(MATERIAL PROVIDED begins)
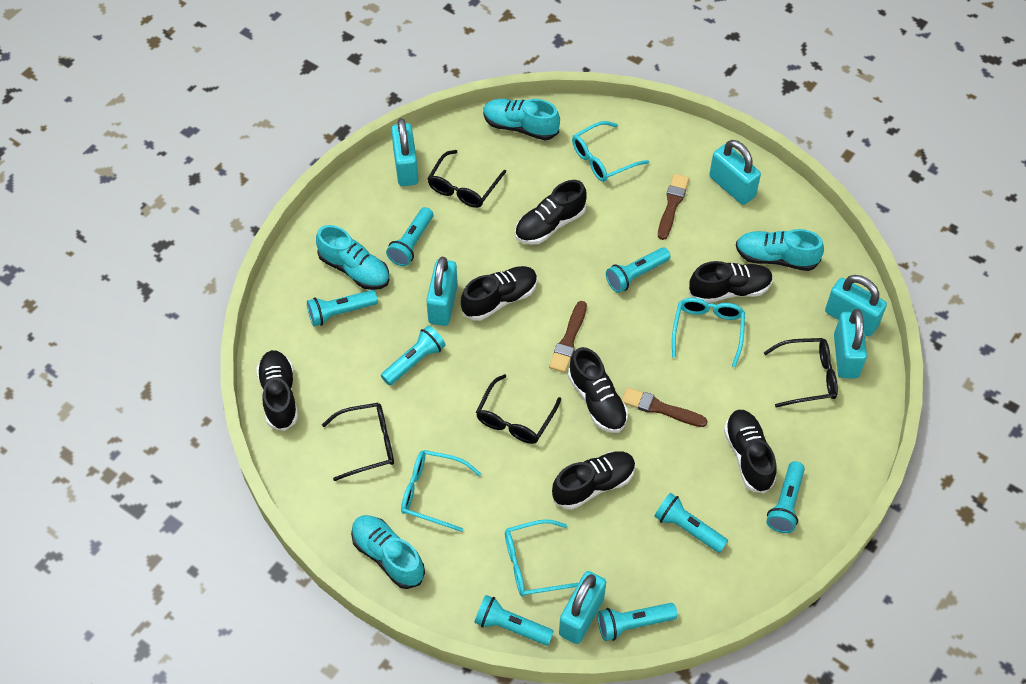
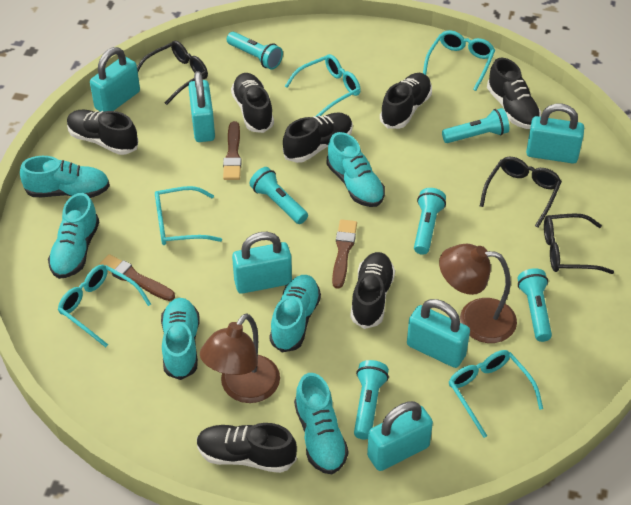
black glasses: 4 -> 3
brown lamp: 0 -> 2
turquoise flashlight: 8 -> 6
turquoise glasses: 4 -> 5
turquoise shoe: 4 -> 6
(MATERIAL PROVIDED ends)
(MATERIAL PROVIDED begins)
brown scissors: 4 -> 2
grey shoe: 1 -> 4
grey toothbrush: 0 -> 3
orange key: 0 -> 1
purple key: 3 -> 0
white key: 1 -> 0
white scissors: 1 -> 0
(MATERIAL PROVIDED ends)
(MATERIAL PROVIDED begins)
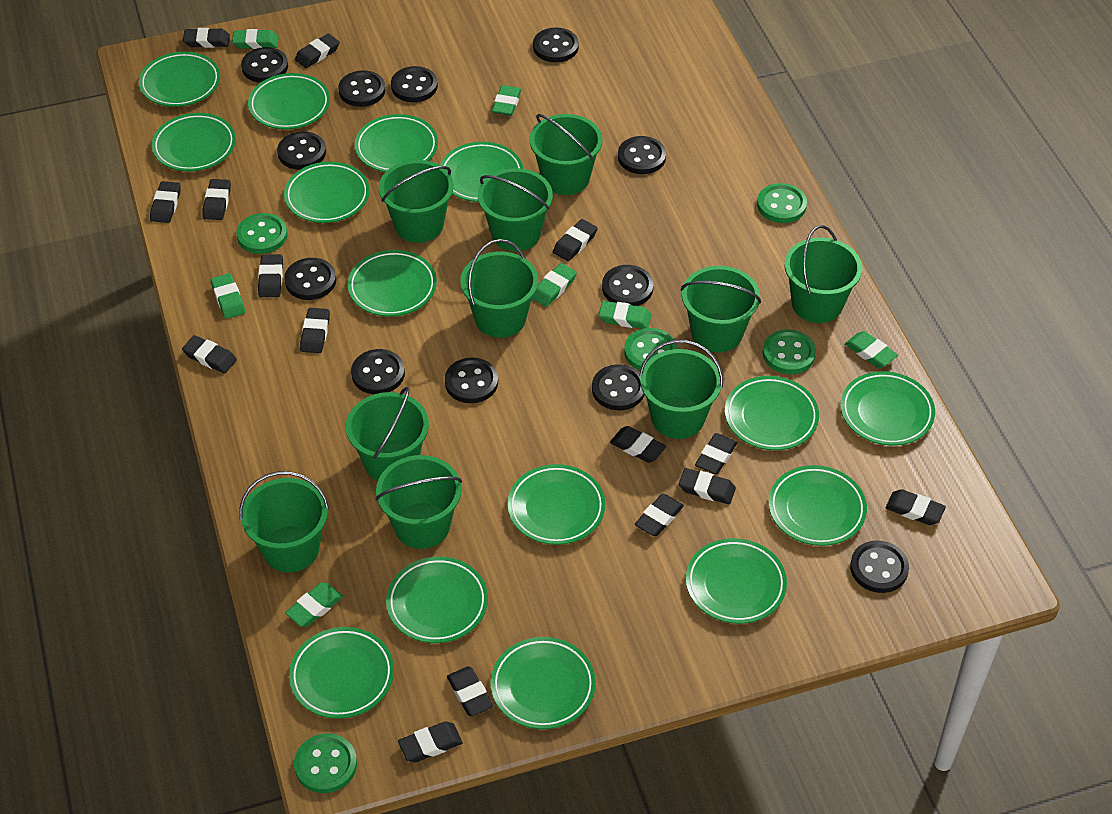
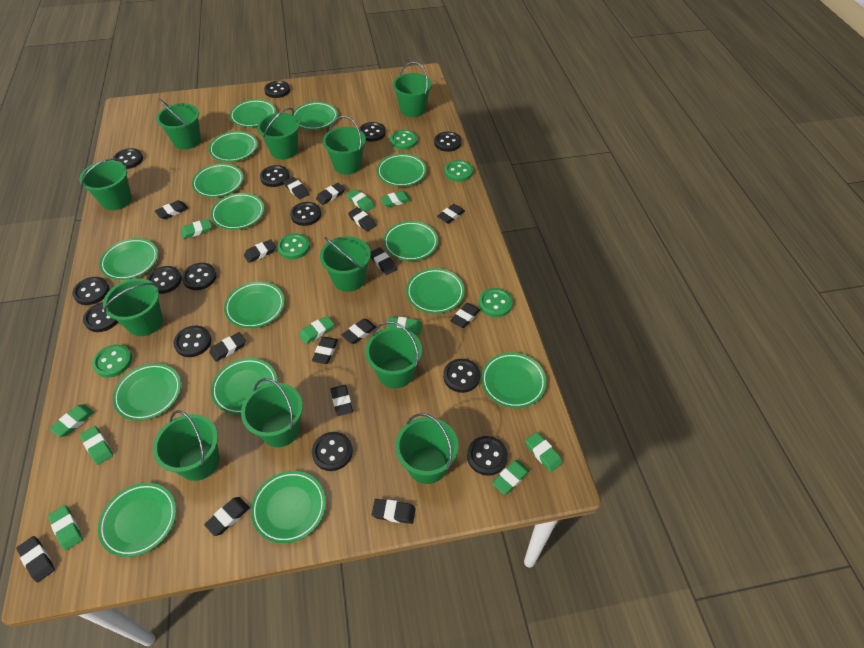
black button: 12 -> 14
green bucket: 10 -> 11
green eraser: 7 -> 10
(MATERIAL PROVIDED ends)
WHAT THE EXERCISE ASKS:
Take the lines above from the one containing "orange key: 0 -> 1" down to the one containing "white scissors: 1 -> 0", and transcribe them exactly, both ends included.

SOLVED EXERCISE:
orange key: 0 -> 1
purple key: 3 -> 0
white key: 1 -> 0
white scissors: 1 -> 0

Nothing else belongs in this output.